+++ Recorded information

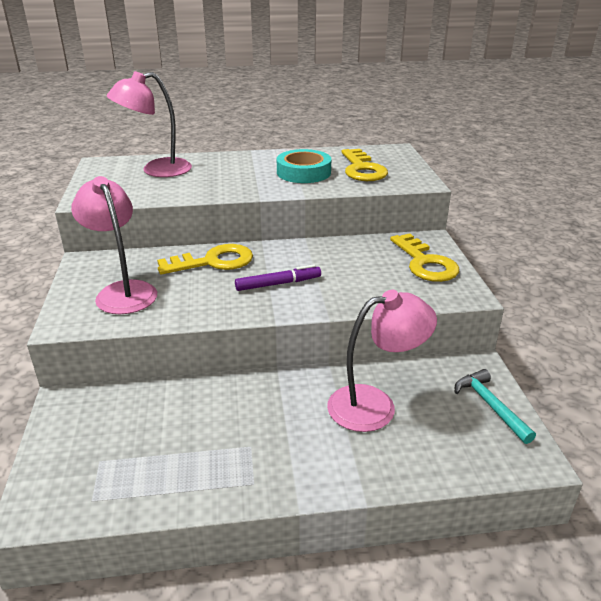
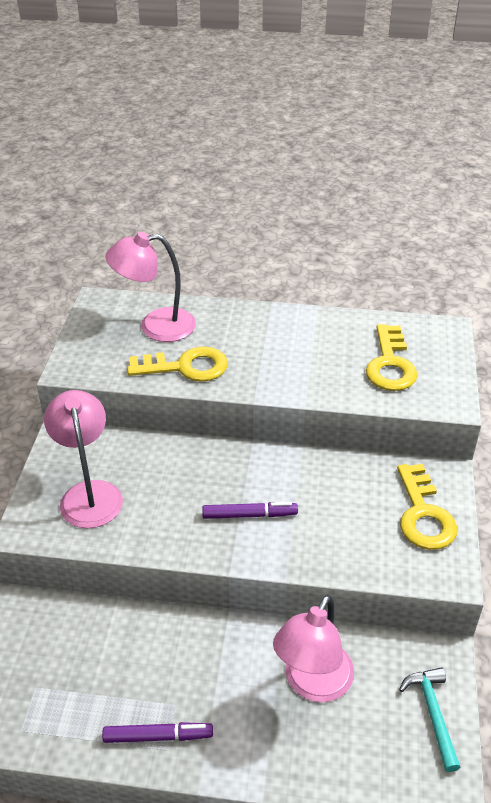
camera: 15 degrees right, 10 degrees up
(213, 262) = (191, 466): yellow key -> yellow key (186, 367)
(242, 474) = (158, 736): none -> purple marker
(303, 172) = (319, 359): turquoise tape -> none
(375, 405) = (312, 684): pink lamp -> pink lamp turned 120 degrees clockwise

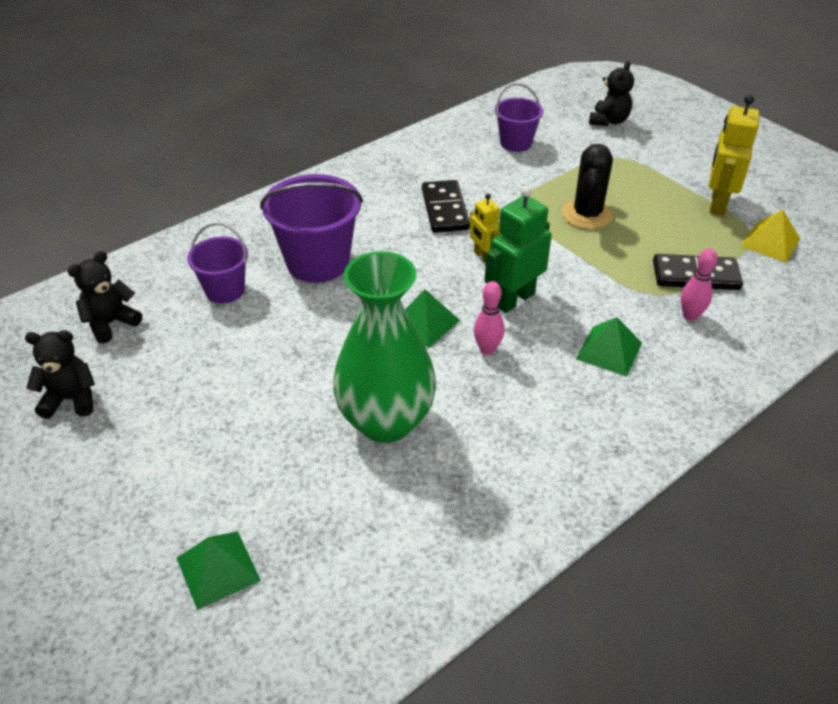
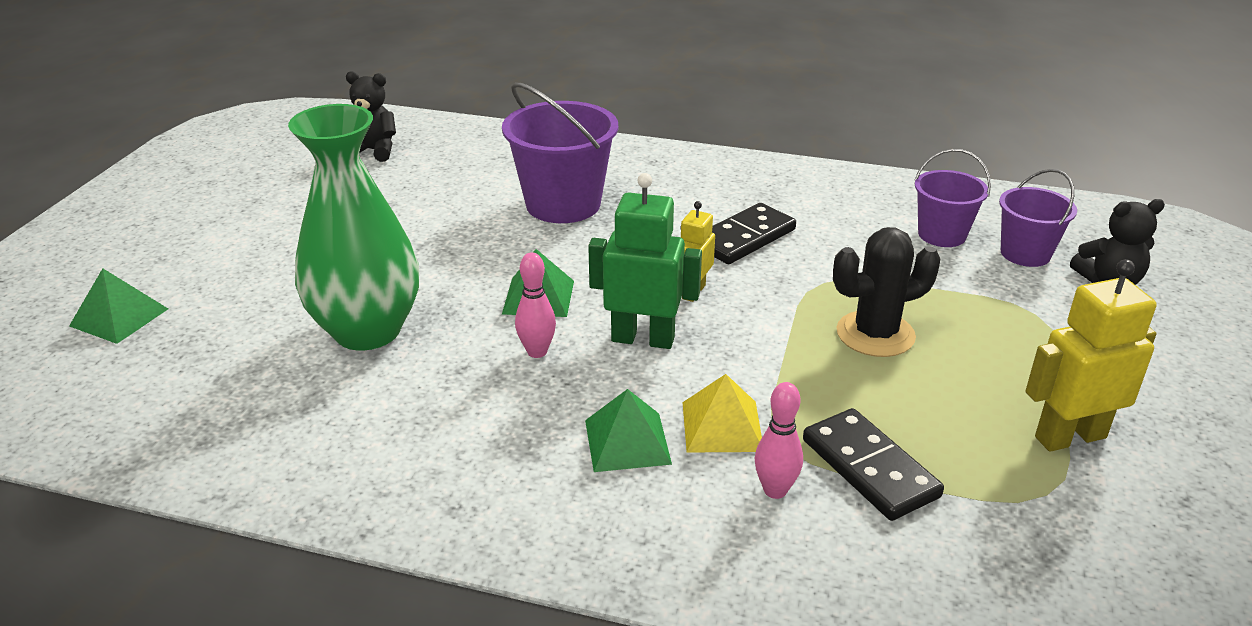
camera: 55 degrees right, 10 degrees down
(71, 399) = (268, 174): black teddy bear -> none
(225, 290) = (469, 178): purple bucket -> purple bucket (1025, 253)
(770, 242) = (1052, 521): yellow pyramid -> yellow pyramid (722, 426)

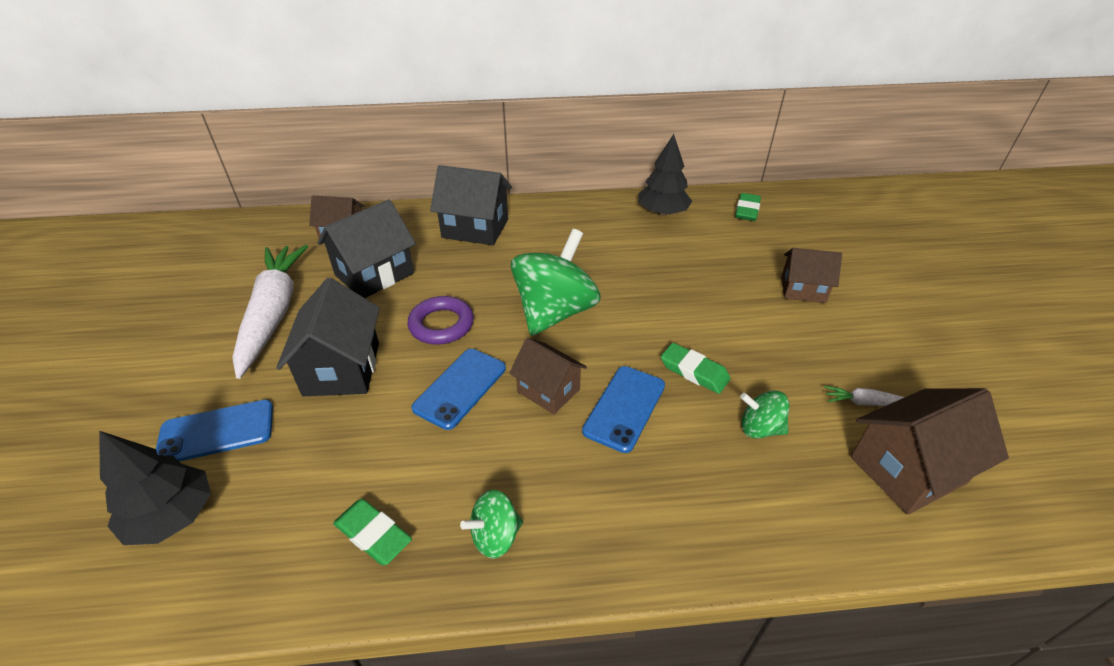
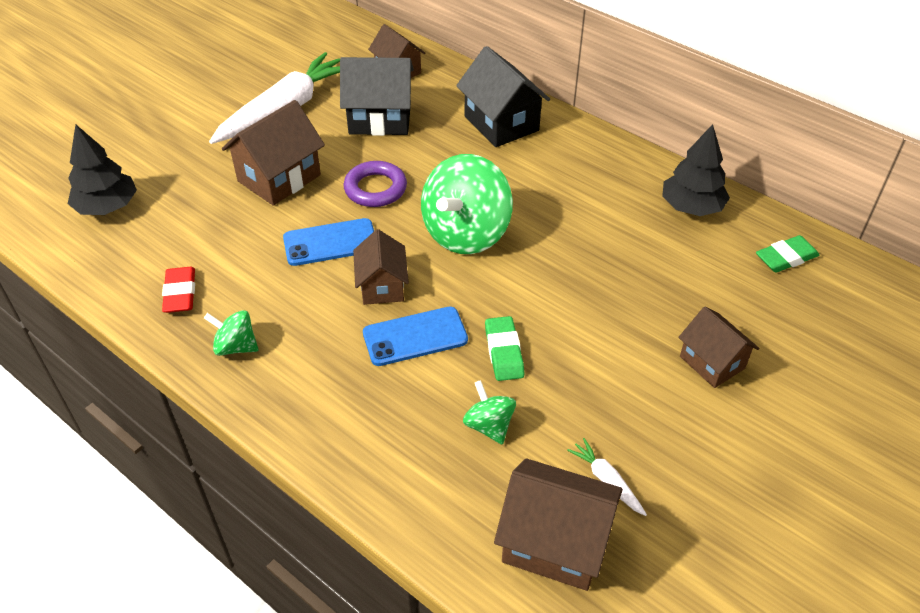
camera: 45 degrees right, 5 degrees up
(216, 432) = (173, 172): blue phone -> none
(342, 368) = (279, 178): black house -> brown house
(373, 534) = (180, 293): green eraser -> red eraser
(554, 312) = (466, 233): green spinning top -> green spinning top turned 135 degrees clockwise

++++++

▶ _Your task_
Taking the lines above one at a time, give the number of them that contain the string "degrees". Add nothing else.

▶ _Solution below_
5